### Aim of the exercise
Each line of the data below should be repeated exactly.

*** Opening Dataset excerpts ***

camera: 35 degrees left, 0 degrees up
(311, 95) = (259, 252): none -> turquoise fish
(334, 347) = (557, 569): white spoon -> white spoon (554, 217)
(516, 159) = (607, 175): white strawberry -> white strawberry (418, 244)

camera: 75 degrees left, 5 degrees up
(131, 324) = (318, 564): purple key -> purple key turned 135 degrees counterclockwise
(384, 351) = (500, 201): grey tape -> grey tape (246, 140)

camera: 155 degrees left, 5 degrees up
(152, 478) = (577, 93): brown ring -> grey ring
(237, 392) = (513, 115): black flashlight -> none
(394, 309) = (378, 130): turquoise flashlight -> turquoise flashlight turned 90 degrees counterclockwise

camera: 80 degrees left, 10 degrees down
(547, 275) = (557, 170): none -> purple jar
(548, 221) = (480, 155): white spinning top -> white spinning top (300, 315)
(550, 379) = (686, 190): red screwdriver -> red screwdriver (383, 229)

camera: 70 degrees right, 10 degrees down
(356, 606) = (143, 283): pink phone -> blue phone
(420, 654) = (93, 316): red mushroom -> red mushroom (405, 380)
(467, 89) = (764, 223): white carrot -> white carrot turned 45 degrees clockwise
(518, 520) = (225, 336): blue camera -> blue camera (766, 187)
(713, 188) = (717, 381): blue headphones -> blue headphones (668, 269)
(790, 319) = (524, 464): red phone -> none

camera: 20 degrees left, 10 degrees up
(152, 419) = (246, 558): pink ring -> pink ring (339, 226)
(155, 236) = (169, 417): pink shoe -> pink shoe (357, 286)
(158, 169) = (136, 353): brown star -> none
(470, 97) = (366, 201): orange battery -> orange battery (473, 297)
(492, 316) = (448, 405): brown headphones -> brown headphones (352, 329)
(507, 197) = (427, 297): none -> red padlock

*** Closing Dataset excerpts ***

### Task response
camera: 35 degrees left, 0 degrees up
(311, 95) = (259, 252): none -> turquoise fish
(334, 347) = (557, 569): white spoon -> white spoon (554, 217)
(516, 159) = (607, 175): white strawberry -> white strawberry (418, 244)

camera: 75 degrees left, 5 degrees up
(131, 324) = (318, 564): purple key -> purple key turned 135 degrees counterclockwise
(384, 351) = (500, 201): grey tape -> grey tape (246, 140)

camera: 155 degrees left, 5 degrees up
(152, 478) = (577, 93): brown ring -> grey ring
(237, 392) = (513, 115): black flashlight -> none
(394, 309) = (378, 130): turquoise flashlight -> turquoise flashlight turned 90 degrees counterclockwise

camera: 80 degrees left, 10 degrees down
(547, 275) = (557, 170): none -> purple jar
(548, 221) = (480, 155): white spinning top -> white spinning top (300, 315)
(550, 379) = (686, 190): red screwdriver -> red screwdriver (383, 229)

camera: 70 degrees right, 10 degrees down
(356, 606) = (143, 283): pink phone -> blue phone
(420, 654) = (93, 316): red mushroom -> red mushroom (405, 380)
(467, 89) = (764, 223): white carrot -> white carrot turned 45 degrees clockwise
(518, 520) = (225, 336): blue camera -> blue camera (766, 187)
(713, 188) = (717, 381): blue headphones -> blue headphones (668, 269)
(790, 319) = (524, 464): red phone -> none

camera: 20 degrees left, 10 degrees up
(152, 419) = (246, 558): pink ring -> pink ring (339, 226)
(155, 236) = (169, 417): pink shoe -> pink shoe (357, 286)
(158, 169) = (136, 353): brown star -> none
(470, 97) = (366, 201): orange battery -> orange battery (473, 297)
(492, 316) = (448, 405): brown headphones -> brown headphones (352, 329)
(507, 197) = (427, 297): none -> red padlock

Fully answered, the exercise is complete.